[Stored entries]
......
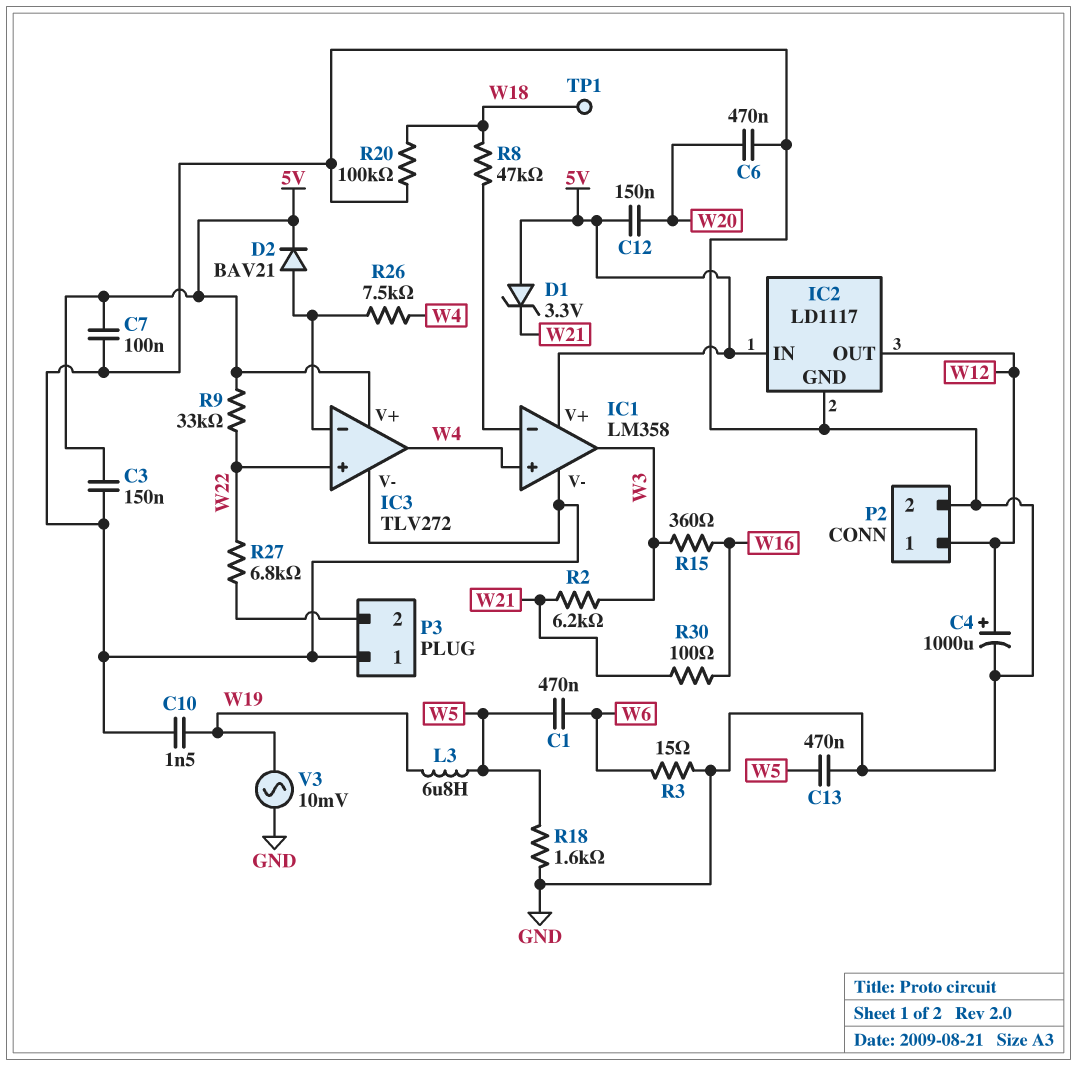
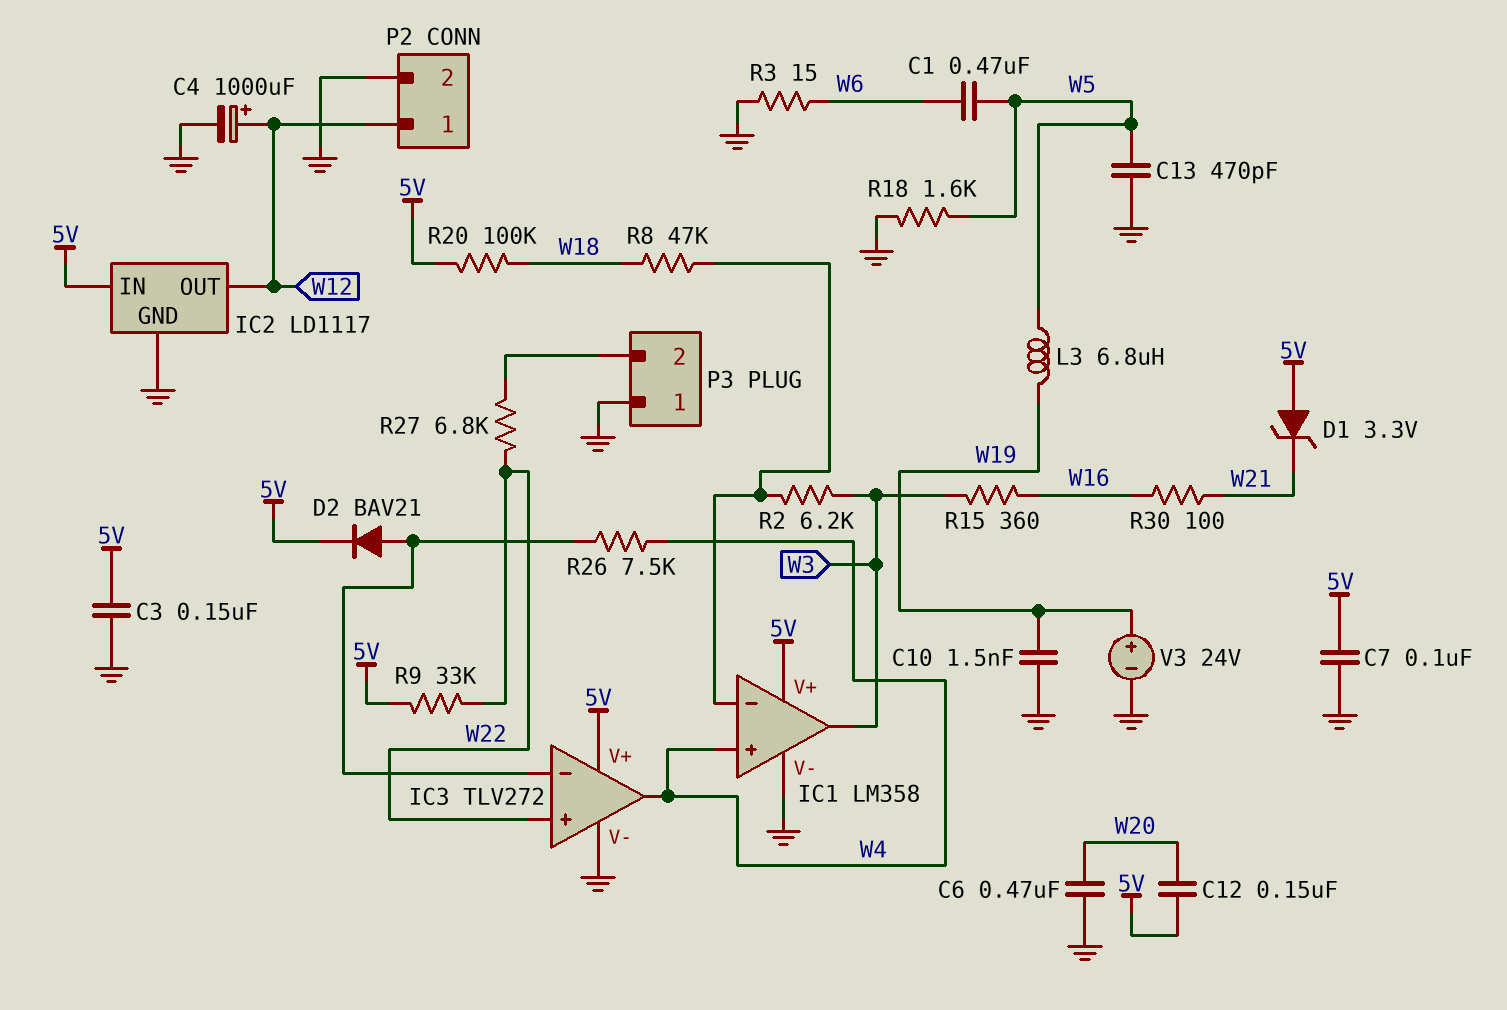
C13: 470nF (GND, W5) -> 470pF (GND, W5)
R2: 6.2k (W3, W21) -> 6.2k (IC1/in-, W3)
R20: 100k (GND, W18) -> 100k (5V, W18)
TP1: test point (W18) -> none
V3: AC 10mV (GND, W19) -> 24V (plus W19, minus GND)

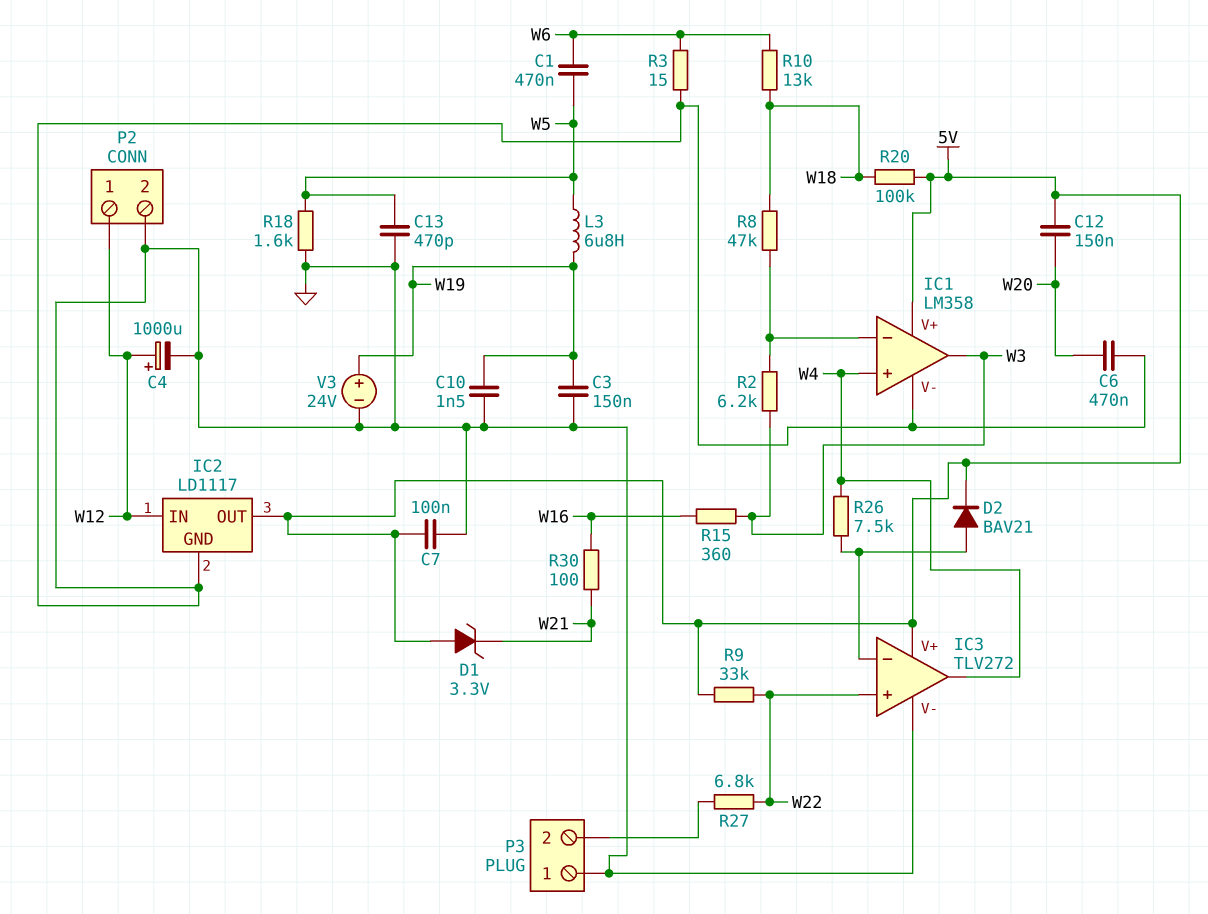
C3: 150nF (5V, GND) -> 150nF (GND, W19)
IC2 pin IN: 5V -> W12
IC2 pin OUT: W12 -> 5V
R10: none -> 13k (W6, W18)

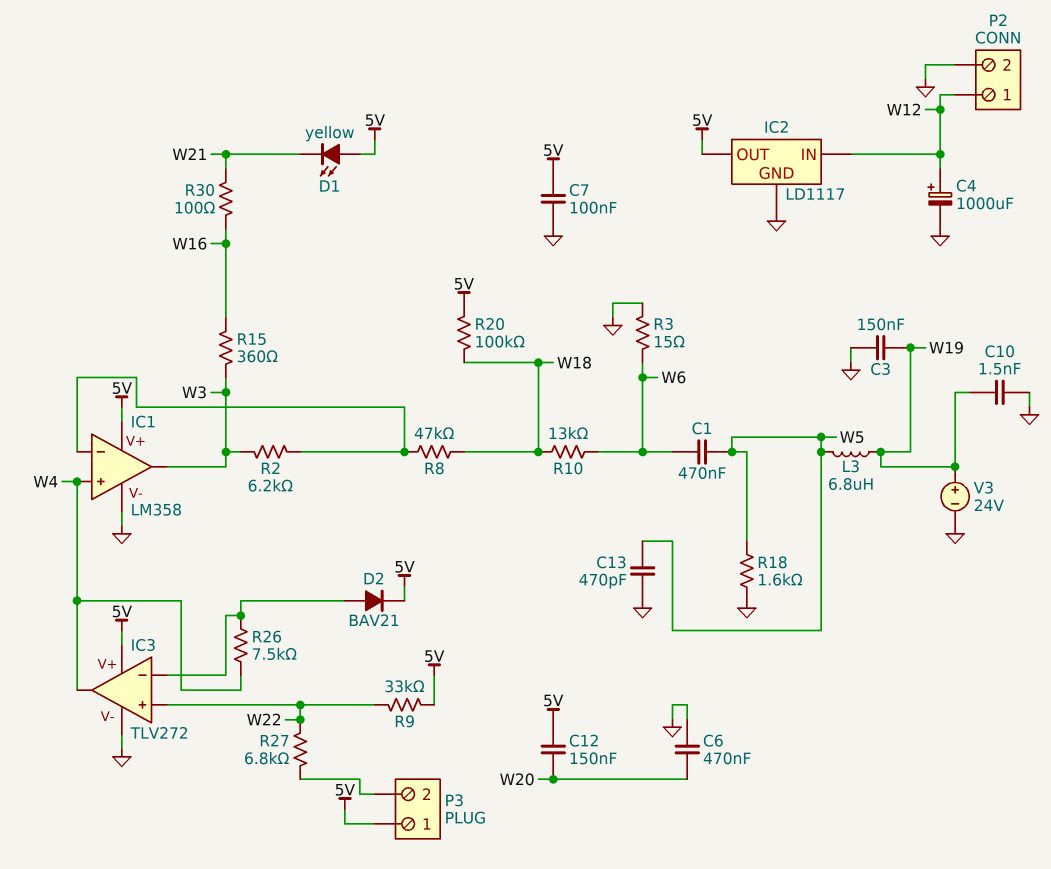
D1: zener 3.3V (A 5V, K W21) -> LED yellow (A 5V, K W21)
P3 pin 1: GND -> 5V

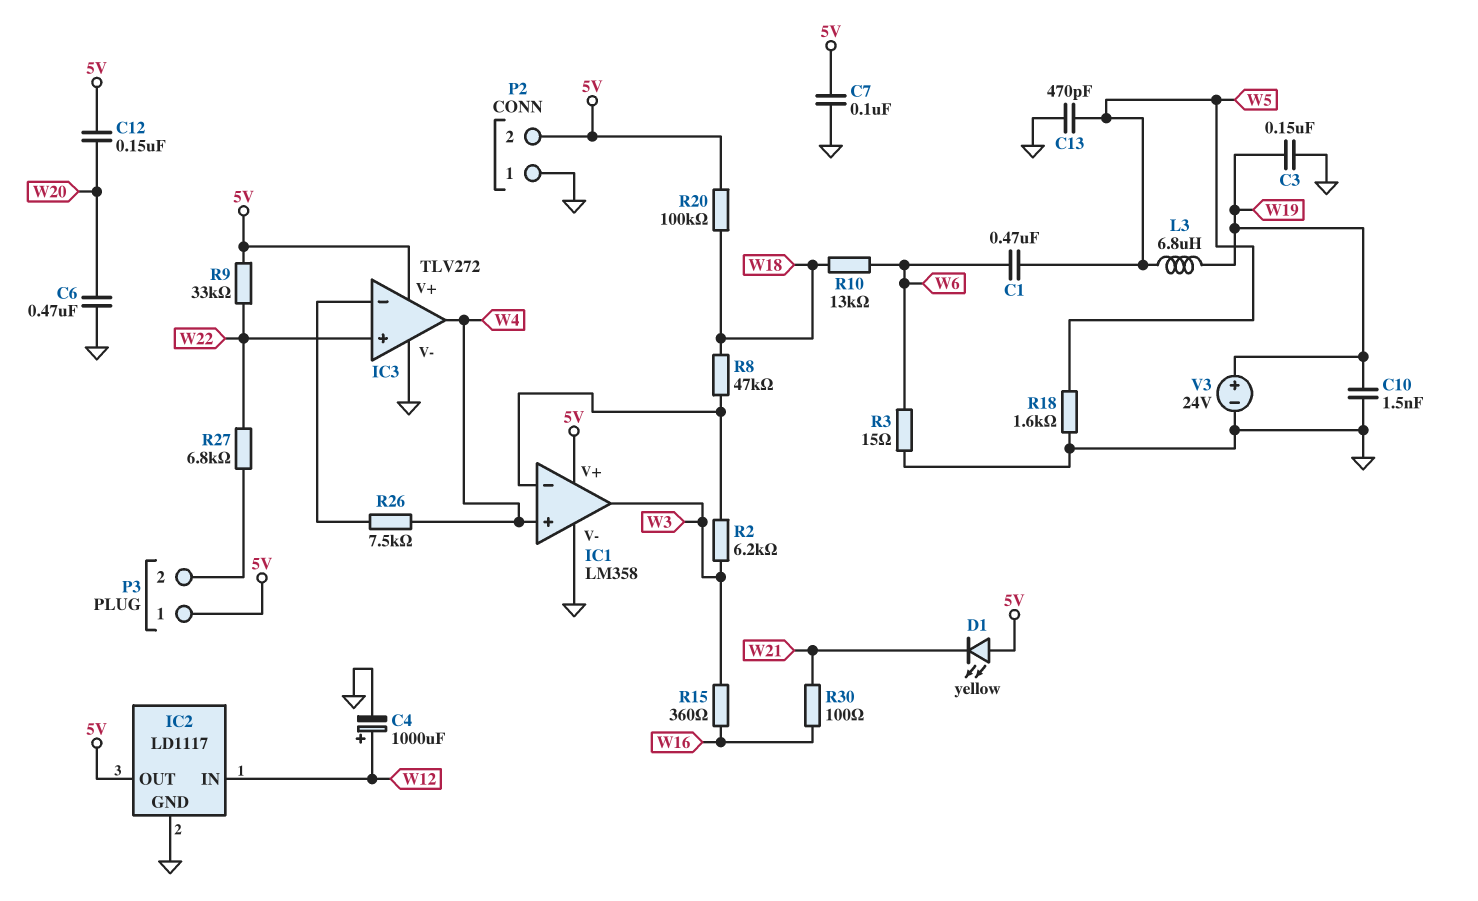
D2: diode BAV21 (A IC3/in-, K 5V) -> none
P2 pin 1: W12 -> GND
P2 pin 2: GND -> 5V

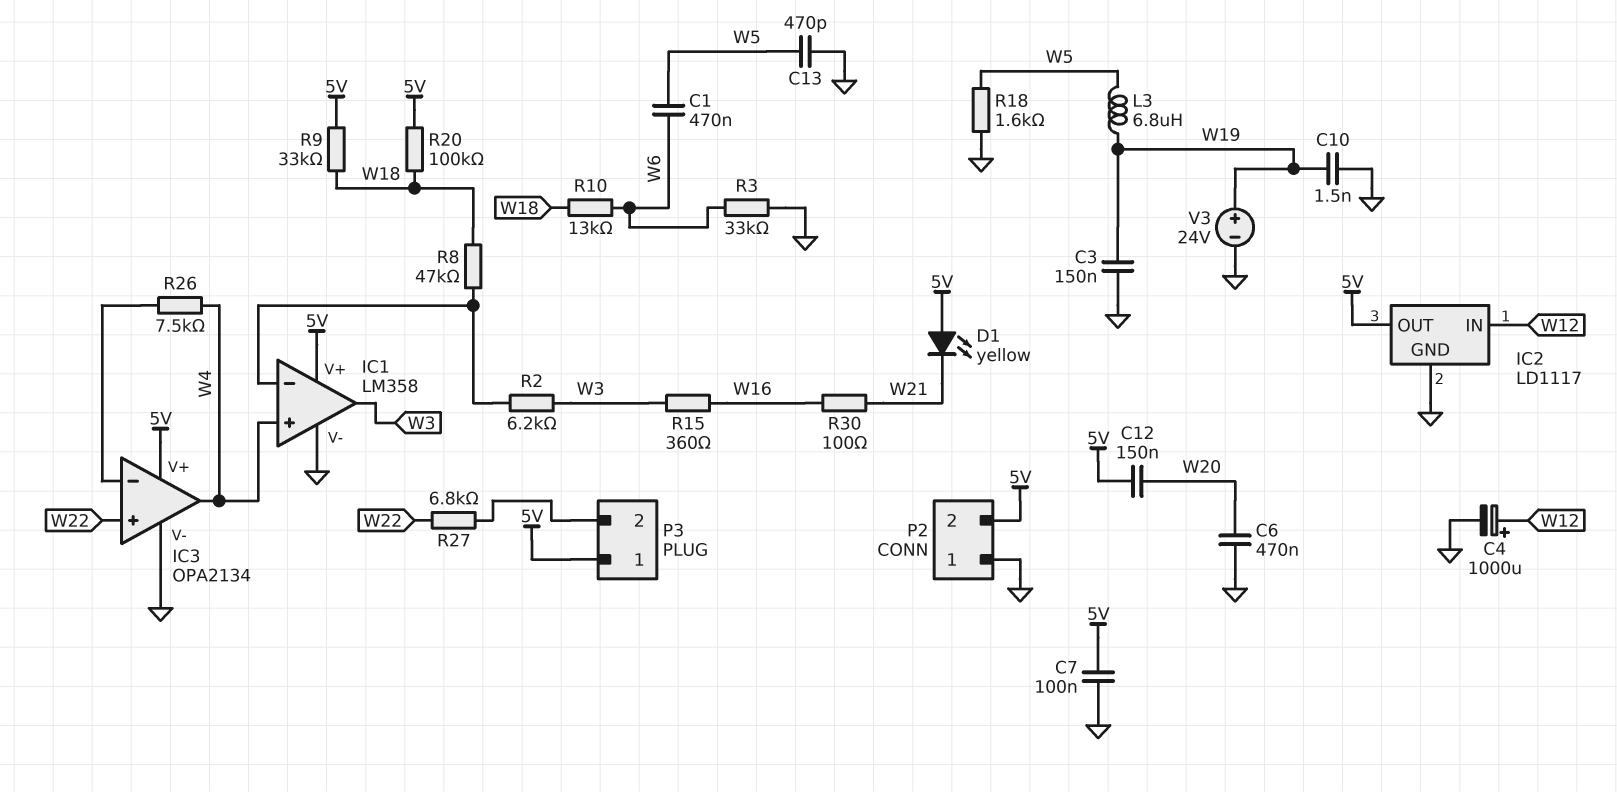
IC3: TLV272 -> OPA2134
R3: 15 (GND, W6) -> 33k (GND, W6)
R9: 33k (5V, W22) -> 33k (5V, W18)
......
**What is required:** The required output is the line containing "D1: zener 3.3V" plus every line after it to the end of the data, copied exactly and with no pictures.

**Task output:**
D1: zener 3.3V (A 5V, K W21) -> LED yellow (A 5V, K W21)
P3 pin 1: GND -> 5V

D2: diode BAV21 (A IC3/in-, K 5V) -> none
P2 pin 1: W12 -> GND
P2 pin 2: GND -> 5V

IC3: TLV272 -> OPA2134
R3: 15 (GND, W6) -> 33k (GND, W6)
R9: 33k (5V, W22) -> 33k (5V, W18)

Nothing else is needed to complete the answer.